— WHAT YOU ARE ASKED TO DO —
Please retype the listing below exactly, from its opening line through the line where "TP201: none -> test point (N006)" appears.

— SOURCE MATERIAL —
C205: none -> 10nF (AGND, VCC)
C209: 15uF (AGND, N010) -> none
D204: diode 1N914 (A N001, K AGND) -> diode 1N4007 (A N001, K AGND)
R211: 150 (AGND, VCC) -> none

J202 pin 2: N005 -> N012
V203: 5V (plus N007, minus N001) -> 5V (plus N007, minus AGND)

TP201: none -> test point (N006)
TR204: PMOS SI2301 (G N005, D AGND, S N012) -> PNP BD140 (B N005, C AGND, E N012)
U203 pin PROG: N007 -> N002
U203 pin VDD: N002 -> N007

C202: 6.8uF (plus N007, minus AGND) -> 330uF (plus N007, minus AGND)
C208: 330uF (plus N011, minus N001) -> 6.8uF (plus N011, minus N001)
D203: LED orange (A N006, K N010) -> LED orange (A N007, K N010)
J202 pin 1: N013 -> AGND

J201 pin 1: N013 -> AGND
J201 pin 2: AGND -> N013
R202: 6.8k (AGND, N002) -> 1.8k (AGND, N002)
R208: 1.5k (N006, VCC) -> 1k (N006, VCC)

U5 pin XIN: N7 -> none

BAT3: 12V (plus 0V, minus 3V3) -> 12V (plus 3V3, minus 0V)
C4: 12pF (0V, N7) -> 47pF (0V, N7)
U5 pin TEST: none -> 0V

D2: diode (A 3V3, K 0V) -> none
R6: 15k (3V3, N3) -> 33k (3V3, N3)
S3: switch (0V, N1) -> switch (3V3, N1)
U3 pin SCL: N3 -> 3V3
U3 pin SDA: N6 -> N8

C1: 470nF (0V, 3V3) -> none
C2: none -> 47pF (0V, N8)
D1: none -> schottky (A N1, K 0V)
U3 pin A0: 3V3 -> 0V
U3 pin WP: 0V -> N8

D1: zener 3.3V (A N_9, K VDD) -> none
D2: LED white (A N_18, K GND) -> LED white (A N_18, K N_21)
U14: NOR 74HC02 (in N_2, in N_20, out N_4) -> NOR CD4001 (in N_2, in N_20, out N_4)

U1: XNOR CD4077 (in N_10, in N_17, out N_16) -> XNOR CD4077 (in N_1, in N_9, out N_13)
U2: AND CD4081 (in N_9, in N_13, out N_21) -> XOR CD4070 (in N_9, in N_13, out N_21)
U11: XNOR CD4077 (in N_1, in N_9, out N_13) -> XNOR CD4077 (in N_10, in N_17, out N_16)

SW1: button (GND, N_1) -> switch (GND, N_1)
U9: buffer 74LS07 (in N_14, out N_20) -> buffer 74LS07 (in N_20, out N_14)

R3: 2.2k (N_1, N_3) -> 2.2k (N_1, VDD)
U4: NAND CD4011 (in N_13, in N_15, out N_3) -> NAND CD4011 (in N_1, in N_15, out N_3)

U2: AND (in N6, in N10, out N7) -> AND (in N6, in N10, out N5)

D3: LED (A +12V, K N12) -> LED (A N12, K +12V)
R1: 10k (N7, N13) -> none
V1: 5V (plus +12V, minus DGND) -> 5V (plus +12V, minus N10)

— WRITTEN SOLUTION —
C205: none -> 10nF (AGND, VCC)
C209: 15uF (AGND, N010) -> none
D204: diode 1N914 (A N001, K AGND) -> diode 1N4007 (A N001, K AGND)
R211: 150 (AGND, VCC) -> none

J202 pin 2: N005 -> N012
V203: 5V (plus N007, minus N001) -> 5V (plus N007, minus AGND)

TP201: none -> test point (N006)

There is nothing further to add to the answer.